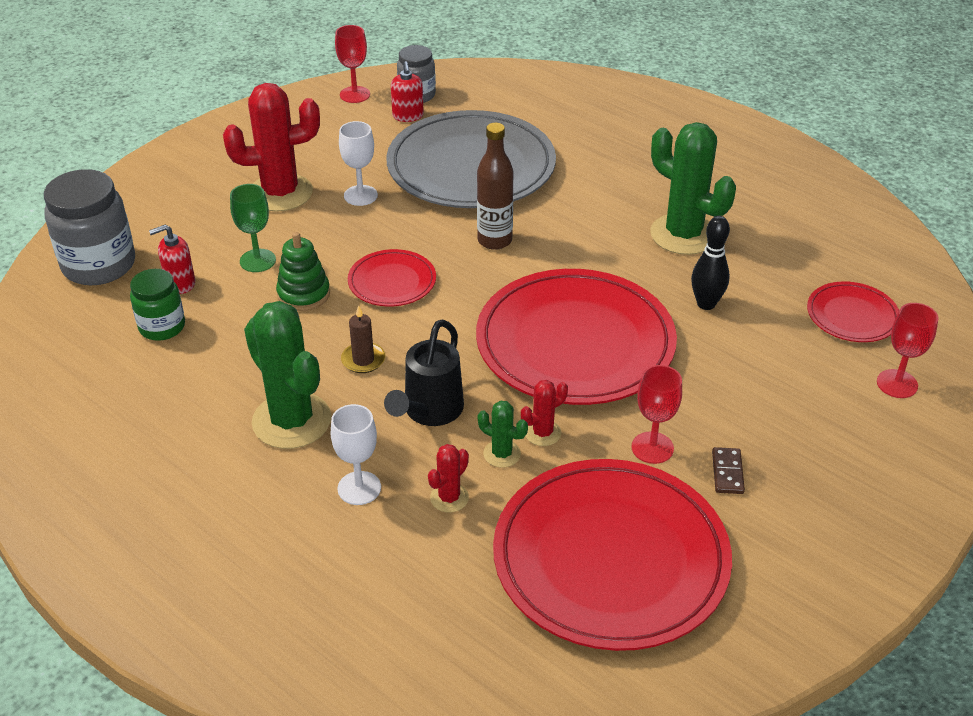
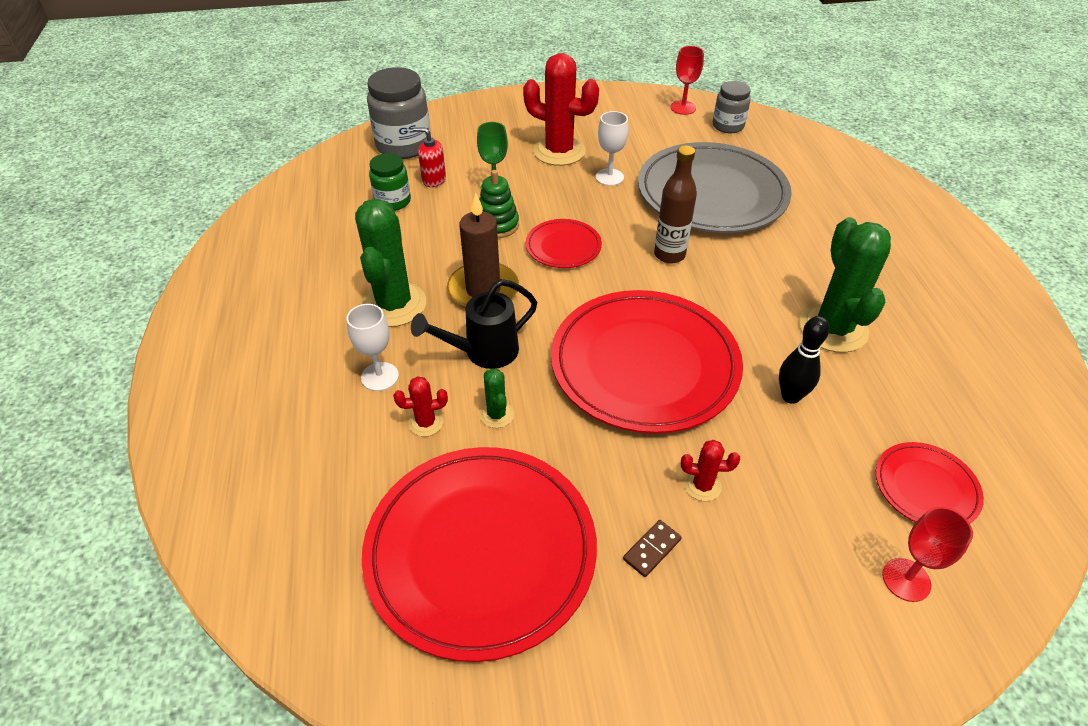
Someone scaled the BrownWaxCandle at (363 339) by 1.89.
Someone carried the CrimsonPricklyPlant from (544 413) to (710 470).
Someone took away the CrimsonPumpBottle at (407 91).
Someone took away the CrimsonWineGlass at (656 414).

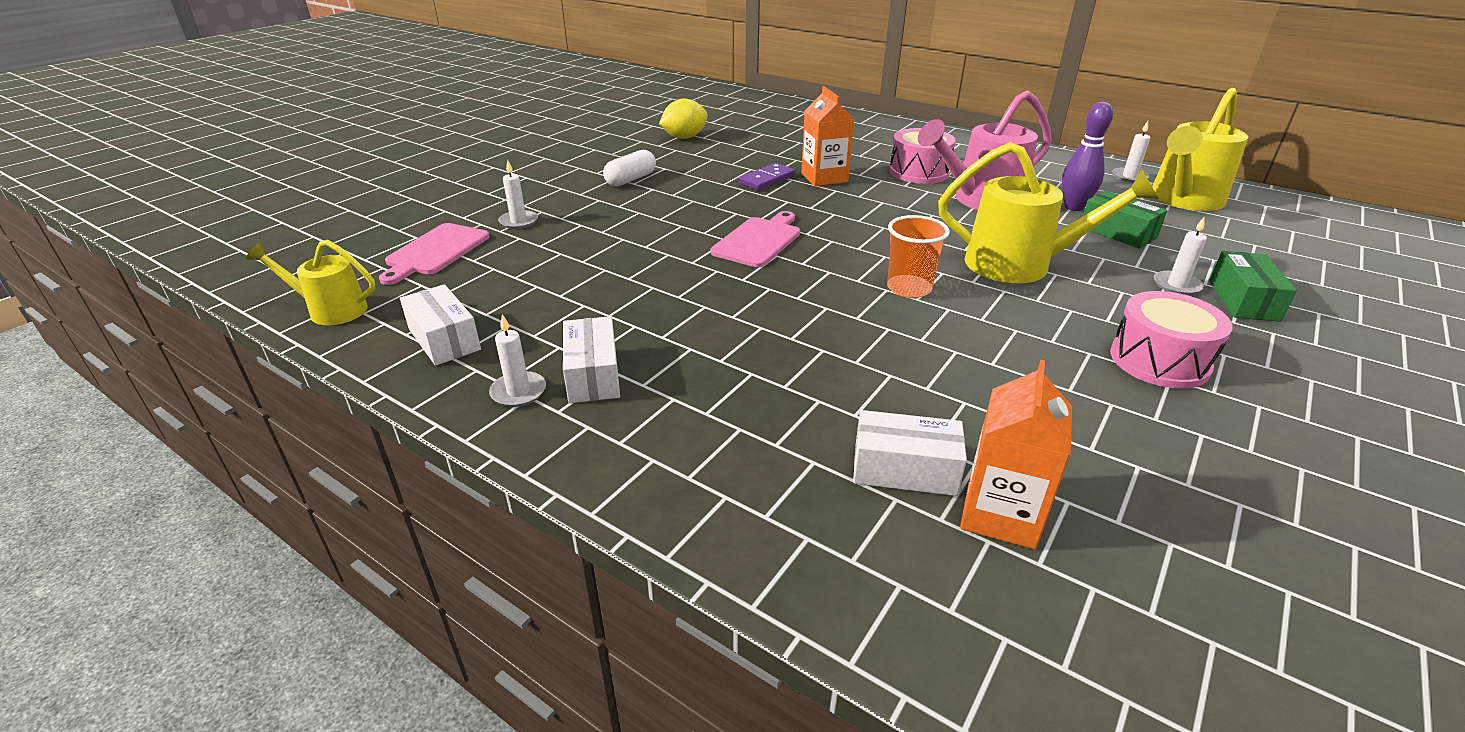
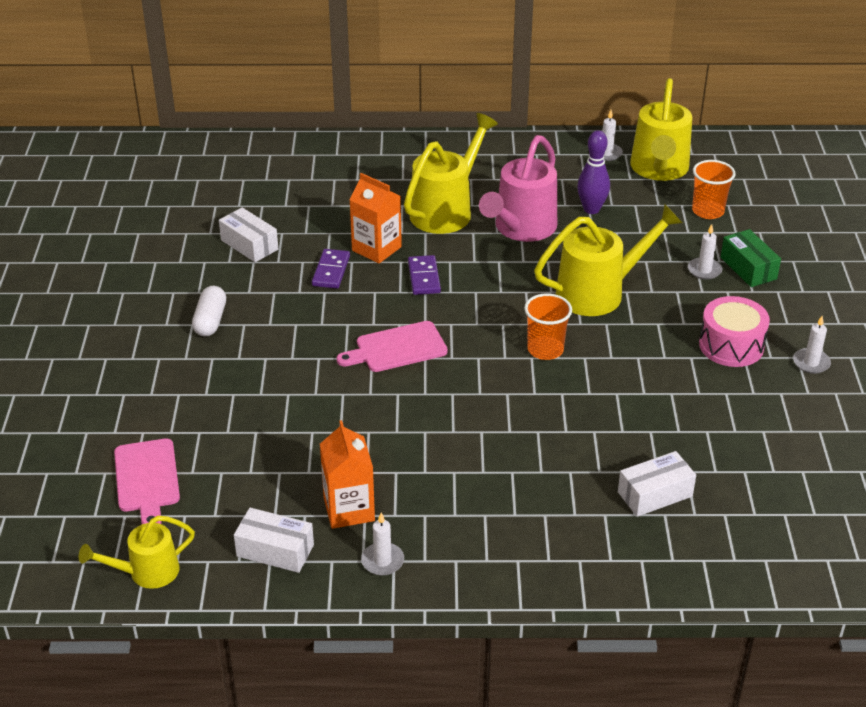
Someone carried the PureWhiteBox from (591 359) to (248 234).
Someone carried the OrangeColouredCarton from (1016 454) to (347 474).
Someone rotated the PinkBreadBoard at (755 239) by 105 degrees counterclockwise.
Someone swapped the PinkSnareDrum at (922 156) for the YellowWateringPot at (451 173).
Someone put down the RoyalPurpleDomino at (424 275).
Someone put down the OrangeColouredBeaker at (714 189).
Someone carried the PureWhiteWaxCandle from (518 194) to (812 345).
Someone took away the YellowToyLemon at (683 118).
Someone took away the GreenBox at (1125 220).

**Exercise objective**
Begin at the line containing "Someone took away the CrimsonWineGlass" and transcribe exactly every line through the end of the records, both ends included, leaving the pictures out.

**Task solution**
Someone took away the CrimsonWineGlass at (656 414).

Someone carried the PureWhiteBox from (591 359) to (248 234).
Someone carried the OrangeColouredCarton from (1016 454) to (347 474).
Someone rotated the PinkBreadBoard at (755 239) by 105 degrees counterclockwise.
Someone swapped the PinkSnareDrum at (922 156) for the YellowWateringPot at (451 173).
Someone put down the RoyalPurpleDomino at (424 275).
Someone put down the OrangeColouredBeaker at (714 189).
Someone carried the PureWhiteWaxCandle from (518 194) to (812 345).
Someone took away the YellowToyLemon at (683 118).
Someone took away the GreenBox at (1125 220).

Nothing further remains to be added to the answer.